RECORDS FOR PROCESSING →
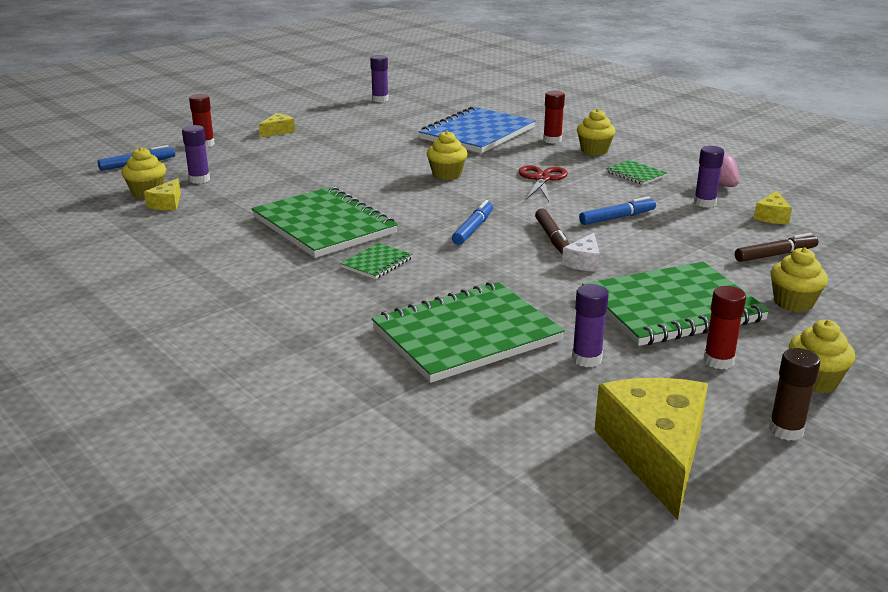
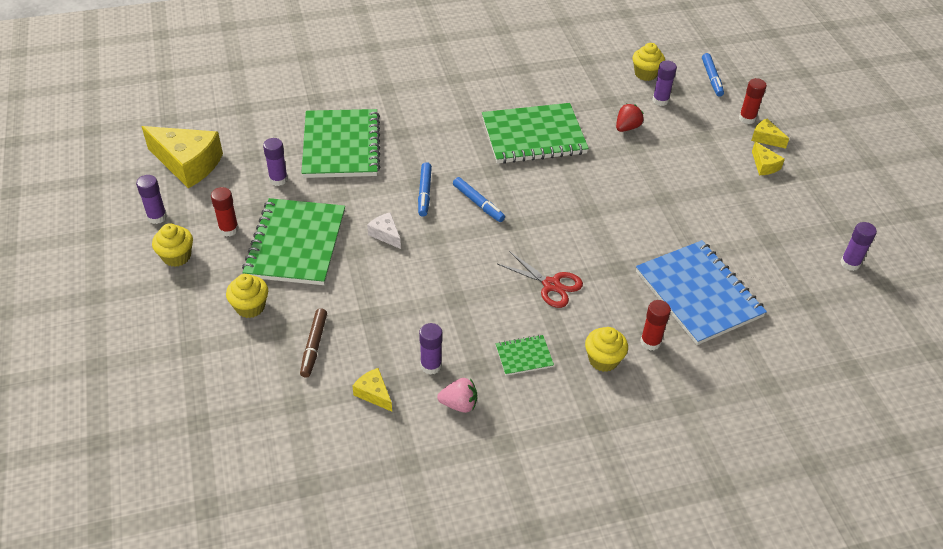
camera: 115 degrees right, 20 degrees up
(167, 204) = (618, 78): yellow cheese -> yellow cheese (765, 138)
(265, 186) = (627, 127): none -> red strawberry
(377, 263) = (457, 142): green notebook -> none
(446, 175) = (595, 230): yellow cupcake -> none
(552, 238) = (434, 237): brown marker -> none
(617, 218) = (442, 291): blue marker -> blue marker (424, 193)
(786, 430) = (157, 217): brown glue stick -> purple glue stick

INSTRUCTIONS TO FOLLOW →
Out of the records above, pull each line containing the word "marker".

EXERCISE SOLUTION →
(552, 238) = (434, 237): brown marker -> none
(617, 218) = (442, 291): blue marker -> blue marker (424, 193)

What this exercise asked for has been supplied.